* Problem description:
Could you report every line from the entries that includes the word "degrees"?

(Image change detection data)

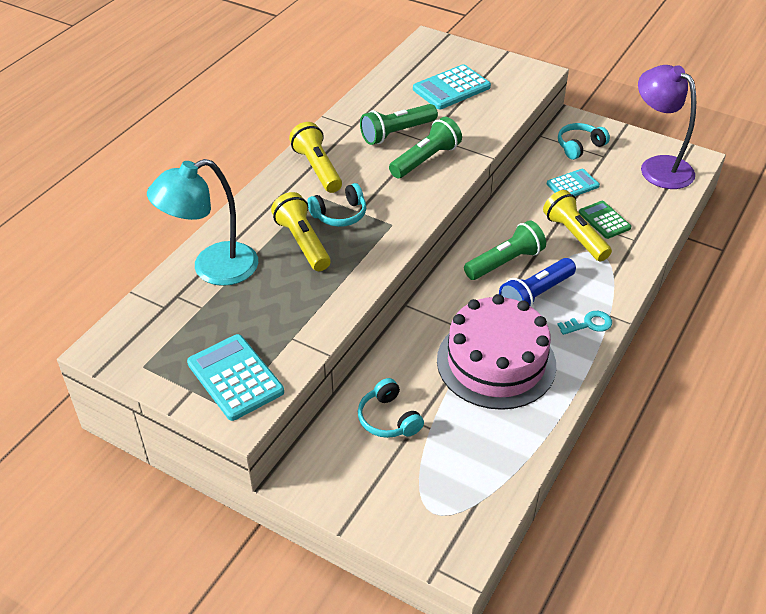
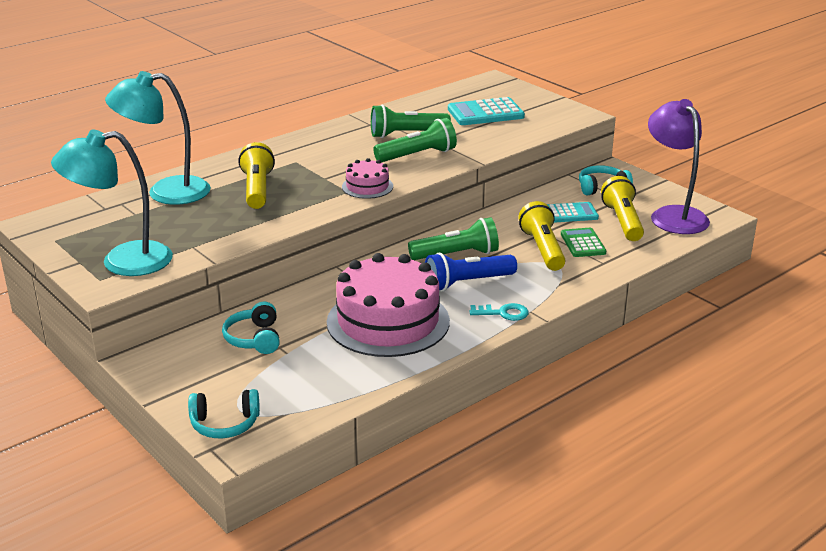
camera: 20 degrees right, 15 degrees down
(235, 378) = (122, 261): turquoise calculator -> turquoise lamp
(317, 168) = (313, 145): yellow flashlight -> yellow flashlight (622, 221)
(340, 214) = (306, 177): turquoise headphones -> turquoise headphones (225, 424)
(406, 213) = (367, 186): none -> pink cake

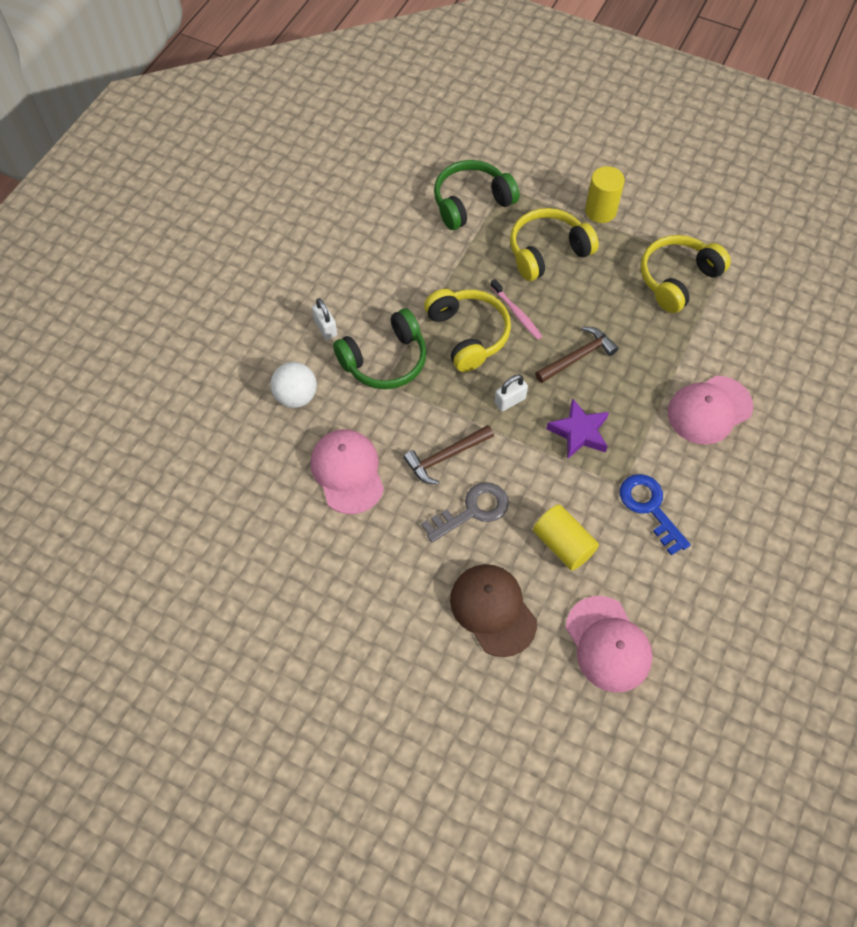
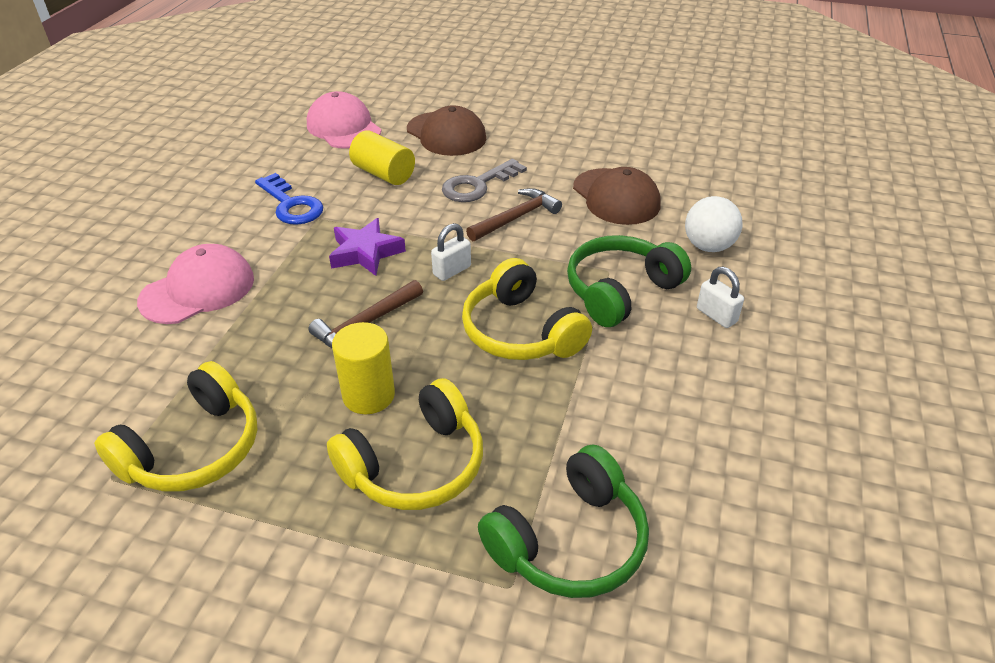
camera: 170 degrees right, 20 degrees down
(347, 472) = (616, 197): pink cap -> brown cap
(516, 313) = (456, 366): pink toothbrush -> none
(600, 211) = (315, 561): yellow cylinder -> yellow cylinder (368, 395)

* Result below:
camera: 20 degrees right, 15 degrees down
camera: 170 degrees right, 20 degrees down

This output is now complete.